Using the records that follow, tally the lines containing the word "coffee" and state only the count.
*** Block opens ***
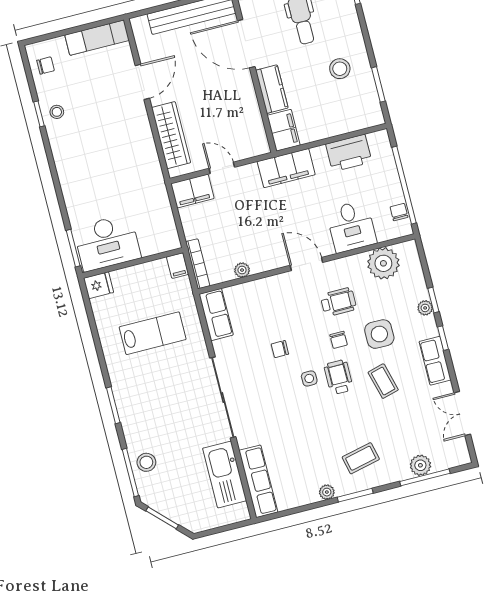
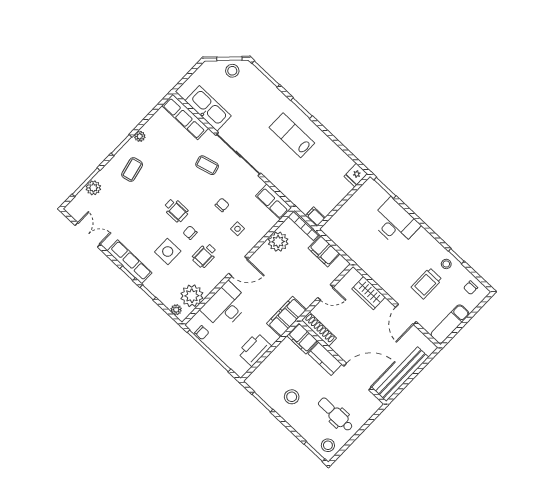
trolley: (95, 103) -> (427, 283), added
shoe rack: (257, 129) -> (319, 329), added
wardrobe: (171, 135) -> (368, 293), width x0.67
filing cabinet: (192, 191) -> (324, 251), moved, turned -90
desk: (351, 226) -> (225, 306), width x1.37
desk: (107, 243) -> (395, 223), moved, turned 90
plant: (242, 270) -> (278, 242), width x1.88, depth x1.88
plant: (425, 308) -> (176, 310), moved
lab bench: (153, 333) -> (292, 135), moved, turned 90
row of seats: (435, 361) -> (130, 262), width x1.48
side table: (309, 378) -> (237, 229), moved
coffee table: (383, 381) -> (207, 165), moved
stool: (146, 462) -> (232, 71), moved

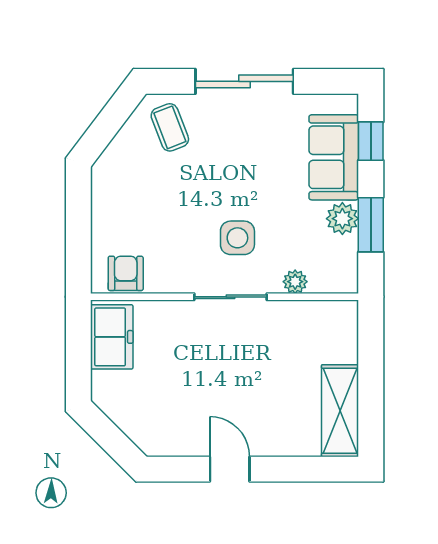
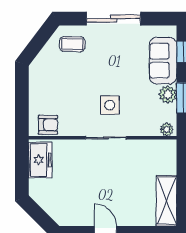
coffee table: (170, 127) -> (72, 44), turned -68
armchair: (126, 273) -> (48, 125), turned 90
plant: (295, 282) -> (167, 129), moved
*** Block closes ***
RESULT BELOW ->
2